START Recorded data

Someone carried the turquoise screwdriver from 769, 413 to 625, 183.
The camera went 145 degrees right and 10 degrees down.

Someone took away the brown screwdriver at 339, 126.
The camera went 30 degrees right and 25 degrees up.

END Recorded data

**The problem**: Reproduce the listing exactly. Every line stays as it is.

**Output below**:
Someone carried the turquoise screwdriver from 769, 413 to 625, 183.
The camera went 145 degrees right and 10 degrees down.

Someone took away the brown screwdriver at 339, 126.
The camera went 30 degrees right and 25 degrees up.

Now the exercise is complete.